# MATERIAL FOR THE TASK:

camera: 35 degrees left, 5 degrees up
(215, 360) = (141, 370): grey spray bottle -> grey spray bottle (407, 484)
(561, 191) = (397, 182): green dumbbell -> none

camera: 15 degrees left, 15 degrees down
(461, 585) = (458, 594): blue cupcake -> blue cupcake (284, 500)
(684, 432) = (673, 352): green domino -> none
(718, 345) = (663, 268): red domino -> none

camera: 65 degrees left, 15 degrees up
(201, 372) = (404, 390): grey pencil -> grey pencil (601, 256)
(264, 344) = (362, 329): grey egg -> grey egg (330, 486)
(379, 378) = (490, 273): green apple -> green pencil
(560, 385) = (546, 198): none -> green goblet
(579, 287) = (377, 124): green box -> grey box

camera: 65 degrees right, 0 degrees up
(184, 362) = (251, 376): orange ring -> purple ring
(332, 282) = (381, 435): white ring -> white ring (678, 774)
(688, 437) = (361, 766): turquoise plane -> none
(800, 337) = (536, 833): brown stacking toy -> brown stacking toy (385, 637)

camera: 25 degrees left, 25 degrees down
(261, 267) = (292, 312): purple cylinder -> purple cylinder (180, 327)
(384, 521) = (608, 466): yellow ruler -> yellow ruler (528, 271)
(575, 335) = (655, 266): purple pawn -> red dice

# WHAT IS BEING ASKED:
The entries above are to be restated word for word.

# TASK OUTPUT:
camera: 35 degrees left, 5 degrees up
(215, 360) = (141, 370): grey spray bottle -> grey spray bottle (407, 484)
(561, 191) = (397, 182): green dumbbell -> none

camera: 15 degrees left, 15 degrees down
(461, 585) = (458, 594): blue cupcake -> blue cupcake (284, 500)
(684, 432) = (673, 352): green domino -> none
(718, 345) = (663, 268): red domino -> none

camera: 65 degrees left, 15 degrees up
(201, 372) = (404, 390): grey pencil -> grey pencil (601, 256)
(264, 344) = (362, 329): grey egg -> grey egg (330, 486)
(379, 378) = (490, 273): green apple -> green pencil
(560, 385) = (546, 198): none -> green goblet
(579, 287) = (377, 124): green box -> grey box

camera: 65 degrees right, 0 degrees up
(184, 362) = (251, 376): orange ring -> purple ring
(332, 282) = (381, 435): white ring -> white ring (678, 774)
(688, 437) = (361, 766): turquoise plane -> none
(800, 337) = (536, 833): brown stacking toy -> brown stacking toy (385, 637)

camera: 25 degrees left, 25 degrees down
(261, 267) = (292, 312): purple cylinder -> purple cylinder (180, 327)
(384, 521) = (608, 466): yellow ruler -> yellow ruler (528, 271)
(575, 335) = (655, 266): purple pawn -> red dice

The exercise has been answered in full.